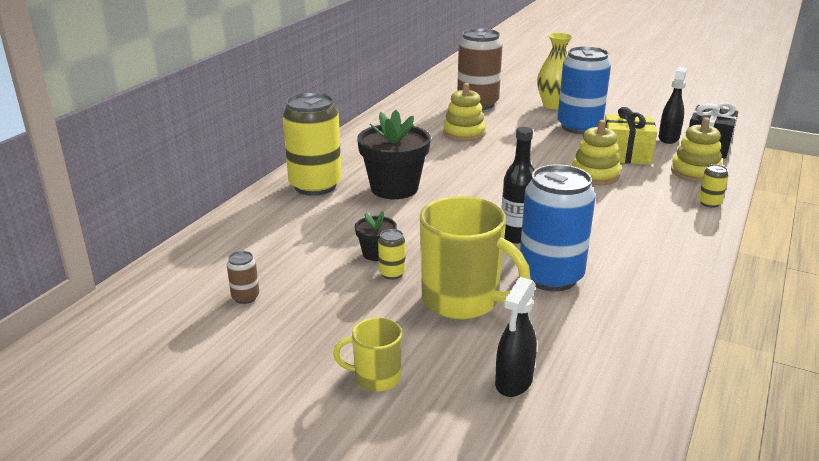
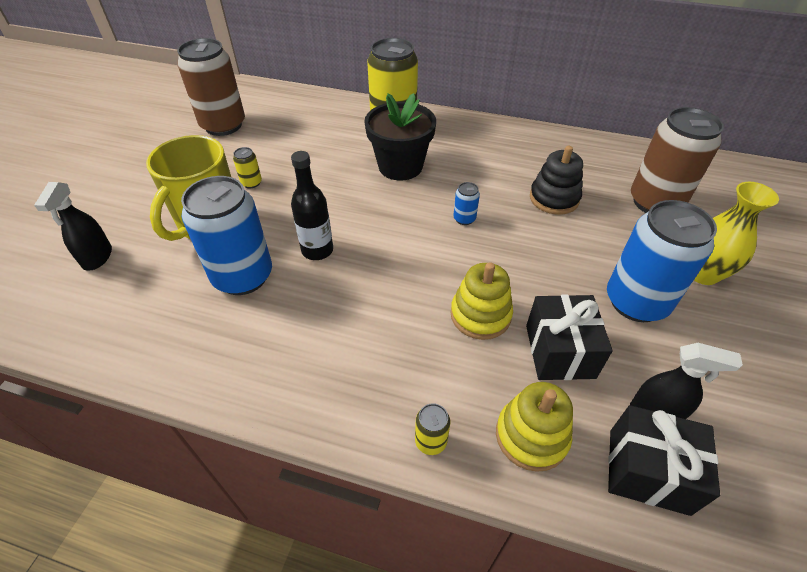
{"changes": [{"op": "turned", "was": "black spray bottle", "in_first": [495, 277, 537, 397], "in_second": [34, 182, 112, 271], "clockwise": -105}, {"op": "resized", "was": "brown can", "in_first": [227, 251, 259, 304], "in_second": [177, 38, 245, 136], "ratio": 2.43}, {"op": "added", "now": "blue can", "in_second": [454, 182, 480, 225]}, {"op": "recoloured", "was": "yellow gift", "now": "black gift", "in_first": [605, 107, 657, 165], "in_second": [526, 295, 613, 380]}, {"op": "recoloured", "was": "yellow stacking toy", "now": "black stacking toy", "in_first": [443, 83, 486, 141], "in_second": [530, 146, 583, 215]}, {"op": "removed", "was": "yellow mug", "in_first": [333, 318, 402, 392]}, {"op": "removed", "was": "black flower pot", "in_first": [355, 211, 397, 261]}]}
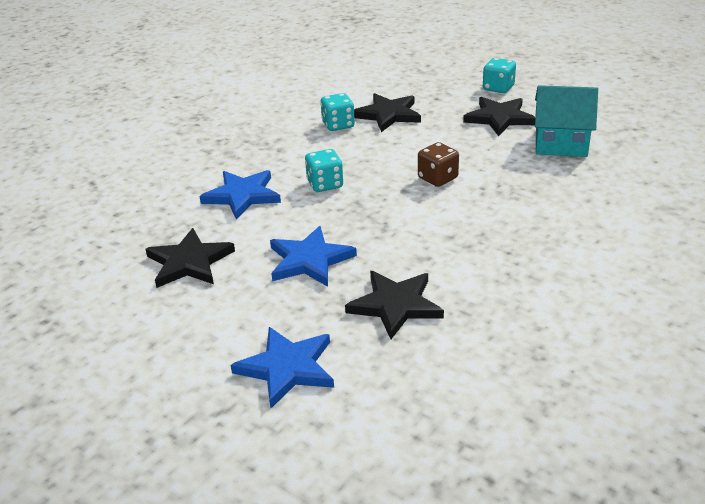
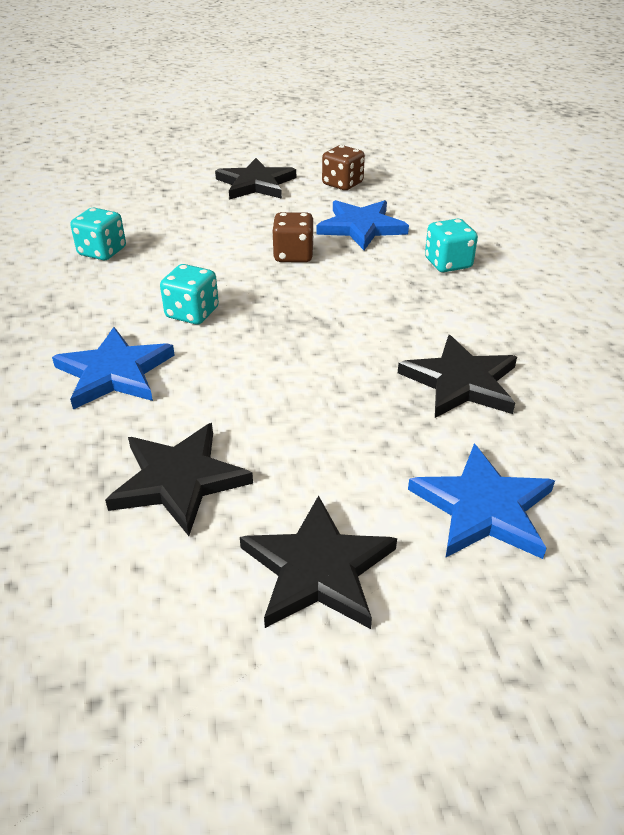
{"changes": [{"op": "moved", "was": "black star", "in_first": [354, 93, 421, 132], "in_second": [240, 495, 397, 629]}, {"op": "moved", "was": "blue star", "in_first": [270, 226, 357, 287], "in_second": [316, 200, 409, 250]}, {"op": "replaced", "was": "turquoise house", "now": "brown dice", "in_first": [535, 85, 598, 157], "in_second": [322, 145, 365, 190]}, {"op": "moved", "was": "turquoise dice", "in_first": [483, 58, 516, 93], "in_second": [425, 219, 478, 272]}]}
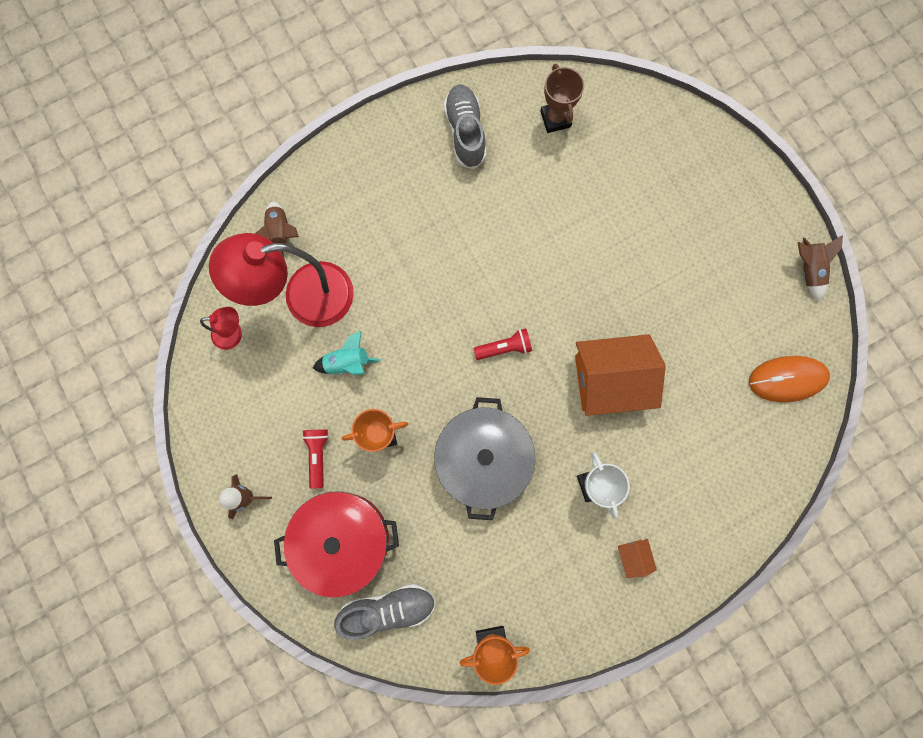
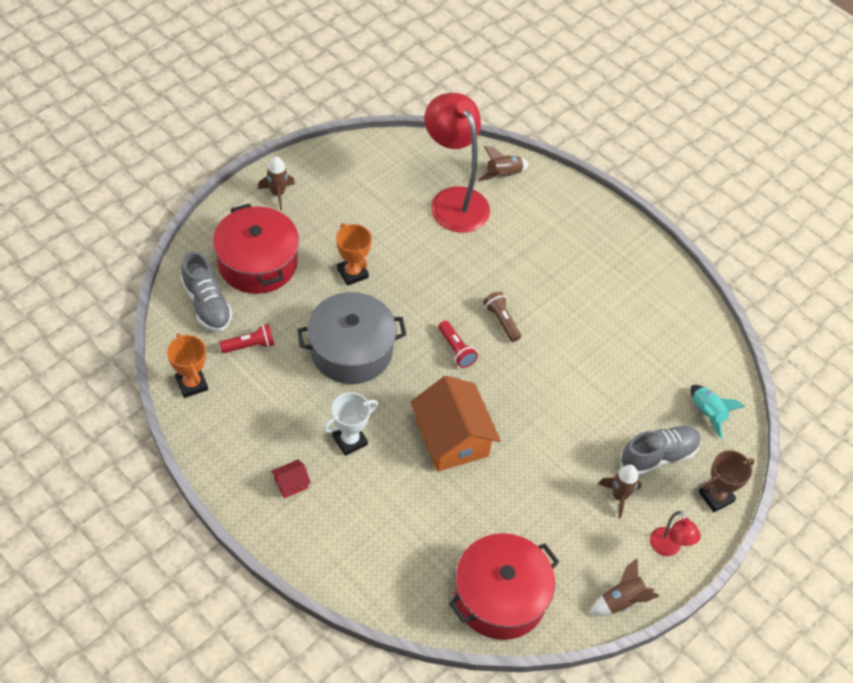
{"changes": [{"op": "moved", "was": "red flashlight", "in_first": [302, 429, 329, 489], "in_second": [219, 324, 274, 353]}, {"op": "recoloured", "was": "orange house", "now": "red house", "in_first": [618, 539, 657, 578], "in_second": [271, 460, 311, 498]}, {"op": "replaced", "was": "orange mouse", "now": "red pot", "in_first": [749, 356, 830, 403], "in_second": [449, 533, 559, 640]}, {"op": "added", "now": "brown flashlight", "in_second": [483, 291, 521, 342]}, {"op": "added", "now": "brown rocket", "in_second": [598, 465, 642, 518]}, {"op": "moved", "was": "grey shoe", "in_first": [444, 84, 486, 169], "in_second": [620, 426, 701, 476]}, {"op": "moved", "was": "red lamp", "in_first": [200, 307, 242, 350], "in_second": [650, 511, 701, 556]}, {"op": "moved", "was": "turquoise rocket", "in_first": [313, 331, 381, 375], "in_second": [691, 385, 745, 439]}, {"op": "moved", "was": "brown trophy", "in_first": [540, 64, 584, 133], "in_second": [699, 450, 755, 512]}]}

[PROBLEM STATEMENT]
Search the material above for the word "turquoise", then copy each line that holds it.

[EXERCISE OUTPUT]
{"changes": [{"op": "moved", "was": "black star", "in_first": [354, 93, 421, 132], "in_second": [240, 495, 397, 629]}, {"op": "moved", "was": "blue star", "in_first": [270, 226, 357, 287], "in_second": [316, 200, 409, 250]}, {"op": "replaced", "was": "turquoise house", "now": "brown dice", "in_first": [535, 85, 598, 157], "in_second": [322, 145, 365, 190]}, {"op": "moved", "was": "turquoise dice", "in_first": [483, 58, 516, 93], "in_second": [425, 219, 478, 272]}]}
{"changes": [{"op": "moved", "was": "red flashlight", "in_first": [302, 429, 329, 489], "in_second": [219, 324, 274, 353]}, {"op": "recoloured", "was": "orange house", "now": "red house", "in_first": [618, 539, 657, 578], "in_second": [271, 460, 311, 498]}, {"op": "replaced", "was": "orange mouse", "now": "red pot", "in_first": [749, 356, 830, 403], "in_second": [449, 533, 559, 640]}, {"op": "added", "now": "brown flashlight", "in_second": [483, 291, 521, 342]}, {"op": "added", "now": "brown rocket", "in_second": [598, 465, 642, 518]}, {"op": "moved", "was": "grey shoe", "in_first": [444, 84, 486, 169], "in_second": [620, 426, 701, 476]}, {"op": "moved", "was": "red lamp", "in_first": [200, 307, 242, 350], "in_second": [650, 511, 701, 556]}, {"op": "moved", "was": "turquoise rocket", "in_first": [313, 331, 381, 375], "in_second": [691, 385, 745, 439]}, {"op": "moved", "was": "brown trophy", "in_first": [540, 64, 584, 133], "in_second": [699, 450, 755, 512]}]}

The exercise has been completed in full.